[Requirement] Leaving the images behind, copy every line of the records exactly.

[Data for the task]
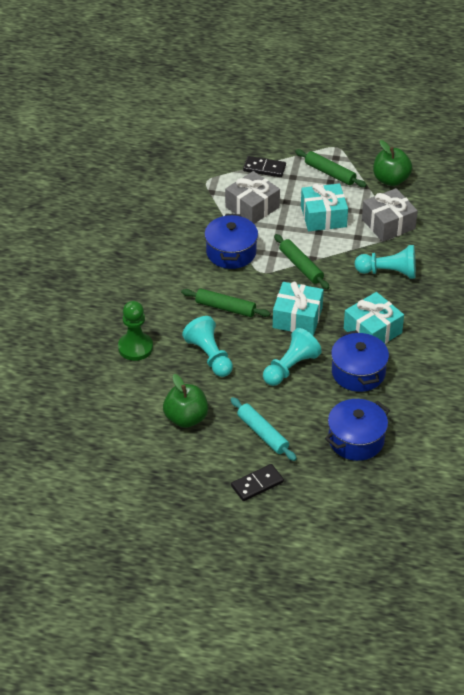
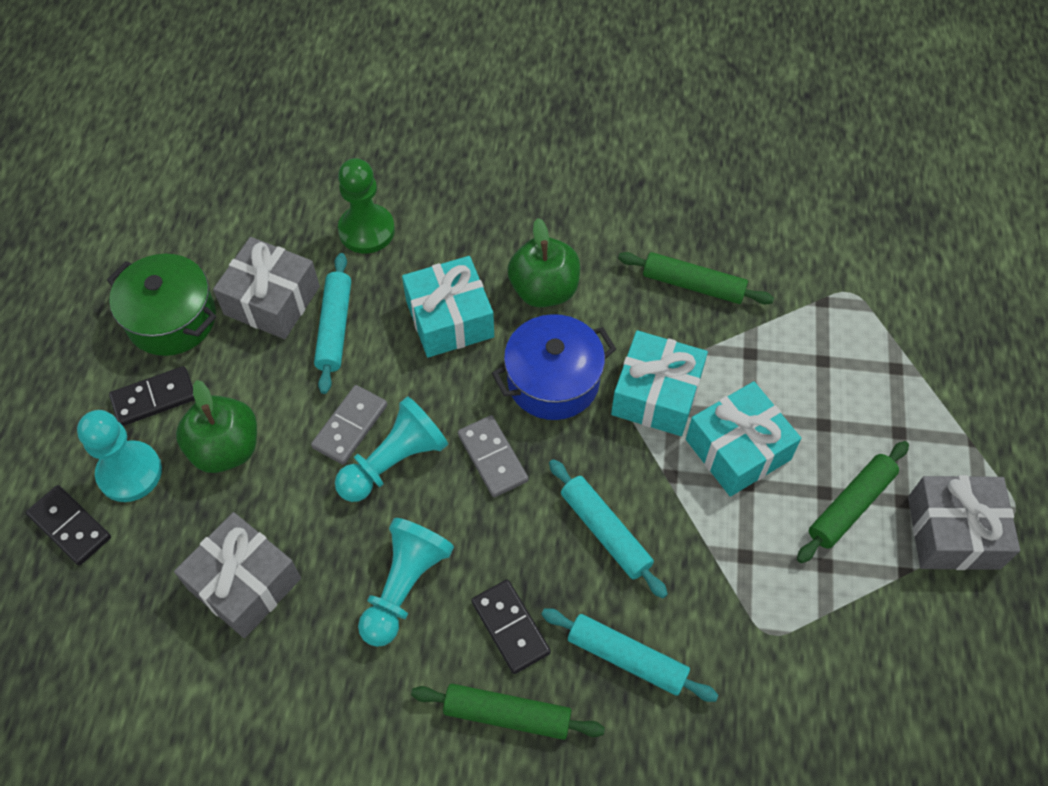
black domino: 2 -> 3
blue pot: 3 -> 1
green pot: 0 -> 1
grey domino: 0 -> 2
grey gift: 2 -> 3
turquoise rolling pin: 1 -> 3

[Answer to this problem]
black domino: 2 -> 3
blue pot: 3 -> 1
green pot: 0 -> 1
grey domino: 0 -> 2
grey gift: 2 -> 3
turquoise rolling pin: 1 -> 3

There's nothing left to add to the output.